-- PROBLEM TO SOLVE --
Every line below should be copied exactly; drop the pictures.

-- DATA SHOWN --
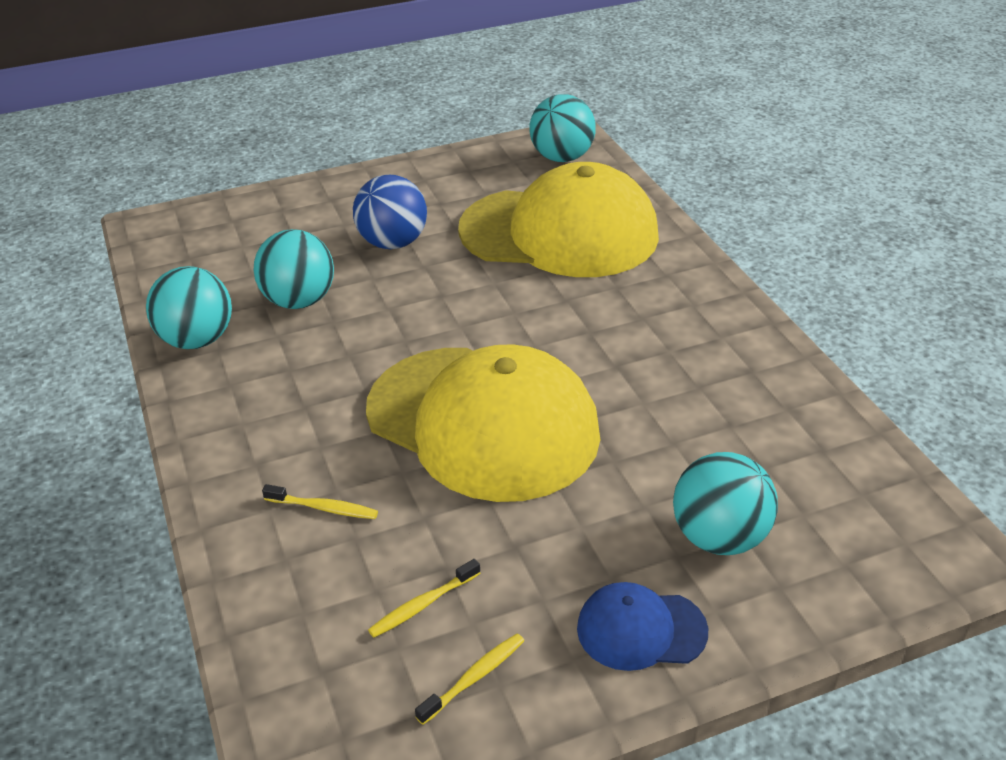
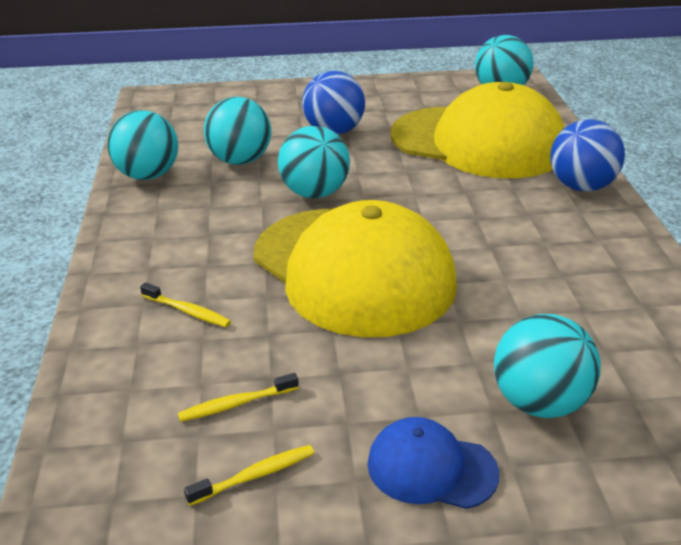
camera: 15 degrees right, 5 degrees down
(403, 331) = (314, 193): none -> turquoise ball
(685, 274) = (581, 187): none -> blue ball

-- EXERCISE SOLUTION --
camera: 15 degrees right, 5 degrees down
(403, 331) = (314, 193): none -> turquoise ball
(685, 274) = (581, 187): none -> blue ball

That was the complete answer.